Material supplied Start Marker
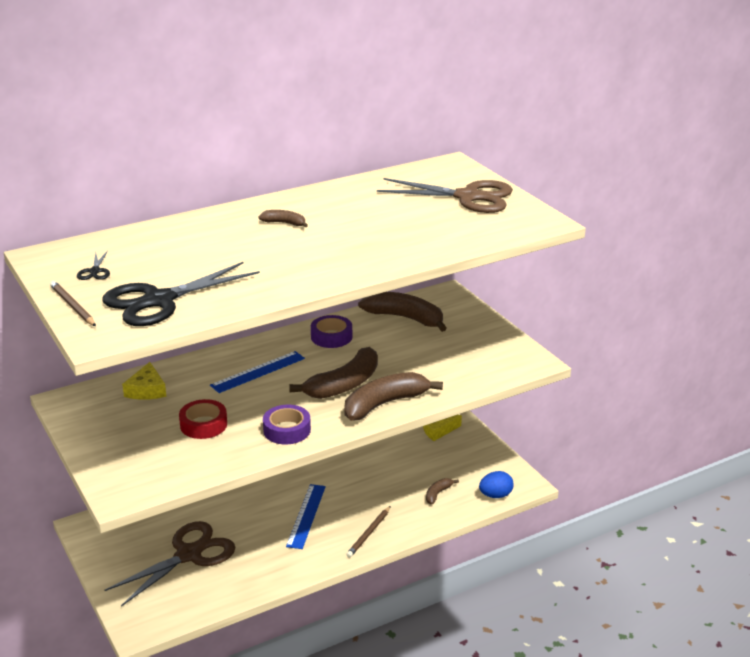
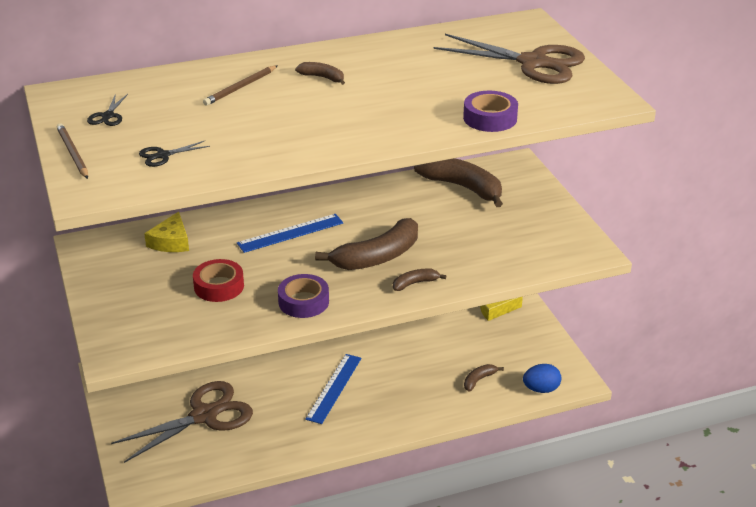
camera: 10 degrees right, 5 degrees up
(159, 301) = (163, 155): black scissors -> black scissors, size x0.41
(331, 337) = (378, 201): purple tape -> purple tape (490, 118)
(369, 533) = (395, 415): brown pencil -> brown pencil (240, 88)
(384, 404) = (415, 283): brown banana -> brown banana, size x0.47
Material supplied End Marker
Filter the data above down to lines with the word "size", and copy them.

## Task answer:
(159, 301) = (163, 155): black scissors -> black scissors, size x0.41
(384, 404) = (415, 283): brown banana -> brown banana, size x0.47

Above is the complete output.